*Requirement*
Would you give the listing back word for word once its pictures are removed?

*Data excerpt*
——————————
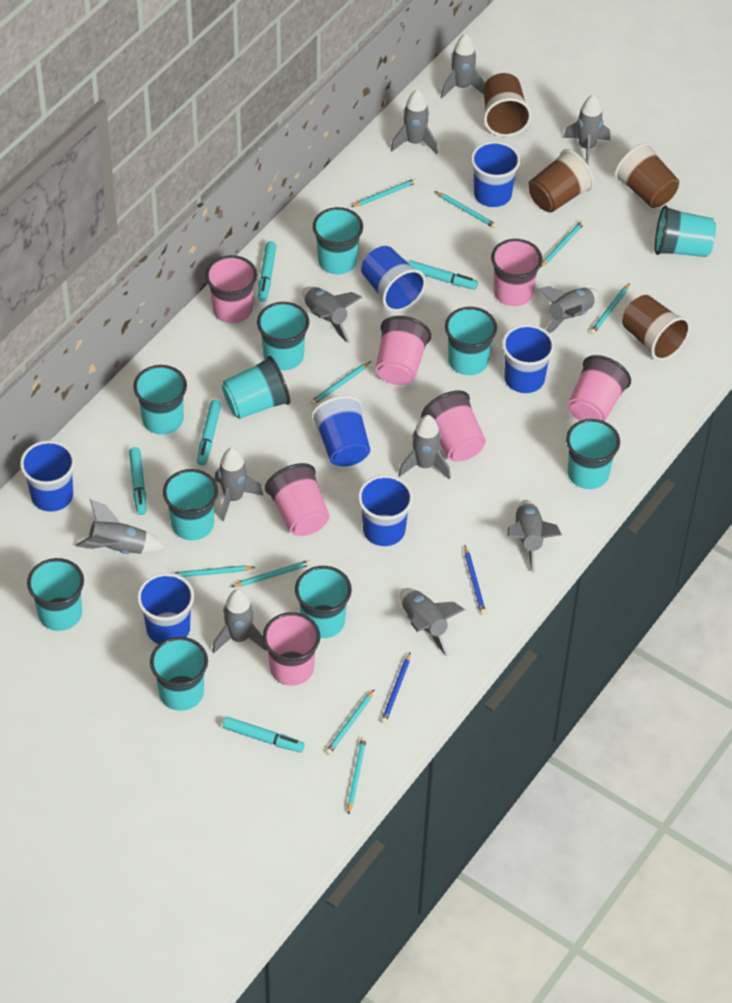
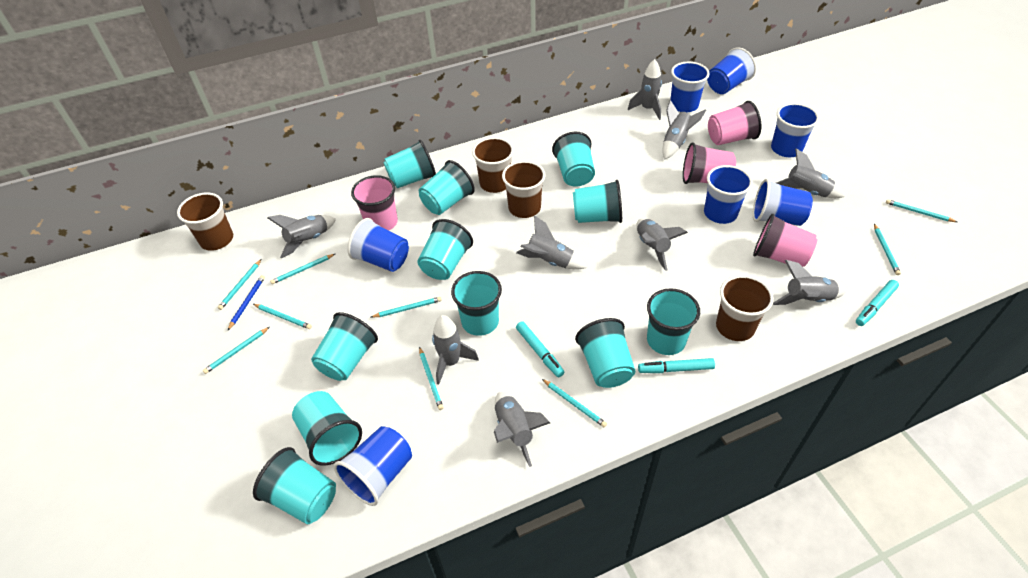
blue pencil: 2 -> 1
grey rocket: 11 -> 9
pink cup: 7 -> 4
turquoise marker: 5 -> 3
——————————
*Reply to the exercise*
blue pencil: 2 -> 1
grey rocket: 11 -> 9
pink cup: 7 -> 4
turquoise marker: 5 -> 3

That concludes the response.